Provided material:
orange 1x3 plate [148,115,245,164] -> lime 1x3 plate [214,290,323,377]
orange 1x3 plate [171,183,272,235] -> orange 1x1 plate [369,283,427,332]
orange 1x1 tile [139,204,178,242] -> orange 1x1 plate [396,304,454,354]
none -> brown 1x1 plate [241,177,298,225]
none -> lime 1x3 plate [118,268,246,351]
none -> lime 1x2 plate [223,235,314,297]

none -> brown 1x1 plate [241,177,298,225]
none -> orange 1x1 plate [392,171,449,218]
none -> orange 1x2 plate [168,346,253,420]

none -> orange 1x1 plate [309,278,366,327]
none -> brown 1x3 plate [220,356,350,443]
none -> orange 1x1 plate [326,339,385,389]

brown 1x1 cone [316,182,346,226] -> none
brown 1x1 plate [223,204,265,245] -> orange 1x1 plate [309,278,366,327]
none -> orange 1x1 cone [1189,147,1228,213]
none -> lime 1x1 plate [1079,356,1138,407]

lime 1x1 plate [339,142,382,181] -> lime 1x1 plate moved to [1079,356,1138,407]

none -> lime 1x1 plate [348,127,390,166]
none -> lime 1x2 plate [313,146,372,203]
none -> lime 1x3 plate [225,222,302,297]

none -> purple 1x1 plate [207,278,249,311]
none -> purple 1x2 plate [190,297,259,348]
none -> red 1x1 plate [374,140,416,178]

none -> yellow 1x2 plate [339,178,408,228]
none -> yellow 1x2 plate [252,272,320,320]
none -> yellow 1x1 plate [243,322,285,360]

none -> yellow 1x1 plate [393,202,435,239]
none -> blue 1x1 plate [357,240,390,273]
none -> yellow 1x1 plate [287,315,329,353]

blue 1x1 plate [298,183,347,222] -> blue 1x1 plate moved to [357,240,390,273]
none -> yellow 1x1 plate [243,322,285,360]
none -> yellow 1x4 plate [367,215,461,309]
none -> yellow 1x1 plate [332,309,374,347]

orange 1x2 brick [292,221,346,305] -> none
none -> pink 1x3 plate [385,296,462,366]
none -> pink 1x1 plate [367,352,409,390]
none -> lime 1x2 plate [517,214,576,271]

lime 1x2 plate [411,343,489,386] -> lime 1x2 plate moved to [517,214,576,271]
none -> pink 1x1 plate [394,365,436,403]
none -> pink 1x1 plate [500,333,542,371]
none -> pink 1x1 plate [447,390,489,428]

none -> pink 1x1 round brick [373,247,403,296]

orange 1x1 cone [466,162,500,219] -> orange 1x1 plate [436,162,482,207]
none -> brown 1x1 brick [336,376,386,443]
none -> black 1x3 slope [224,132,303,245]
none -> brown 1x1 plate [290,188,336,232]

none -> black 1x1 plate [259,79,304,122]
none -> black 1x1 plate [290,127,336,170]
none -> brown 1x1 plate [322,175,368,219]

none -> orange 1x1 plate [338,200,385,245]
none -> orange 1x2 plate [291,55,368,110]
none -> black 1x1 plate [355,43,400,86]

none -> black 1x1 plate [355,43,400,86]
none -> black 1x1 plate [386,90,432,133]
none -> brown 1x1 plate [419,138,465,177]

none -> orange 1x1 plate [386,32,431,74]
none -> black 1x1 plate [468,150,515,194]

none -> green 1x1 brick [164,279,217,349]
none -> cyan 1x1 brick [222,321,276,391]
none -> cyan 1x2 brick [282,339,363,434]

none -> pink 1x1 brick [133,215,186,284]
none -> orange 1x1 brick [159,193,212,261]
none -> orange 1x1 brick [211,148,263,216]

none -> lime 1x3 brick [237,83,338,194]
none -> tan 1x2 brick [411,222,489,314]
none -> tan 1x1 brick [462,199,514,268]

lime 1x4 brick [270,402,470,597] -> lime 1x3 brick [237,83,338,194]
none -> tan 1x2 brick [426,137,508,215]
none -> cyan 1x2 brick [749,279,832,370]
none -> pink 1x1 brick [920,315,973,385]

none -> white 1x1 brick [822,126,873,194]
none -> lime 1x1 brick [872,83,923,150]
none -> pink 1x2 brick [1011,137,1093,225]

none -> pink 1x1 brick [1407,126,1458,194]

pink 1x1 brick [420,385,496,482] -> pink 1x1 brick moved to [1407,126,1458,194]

Work request: Reproduce word for word the material above, starting with the line that has "none -> brown 1x1 brick [336,376,386,443]" and stopping after the line that has "none -> orange 1x1 plate [338,200,385,245]".

Task result:
none -> brown 1x1 brick [336,376,386,443]
none -> black 1x3 slope [224,132,303,245]
none -> brown 1x1 plate [290,188,336,232]

none -> black 1x1 plate [259,79,304,122]
none -> black 1x1 plate [290,127,336,170]
none -> brown 1x1 plate [322,175,368,219]

none -> orange 1x1 plate [338,200,385,245]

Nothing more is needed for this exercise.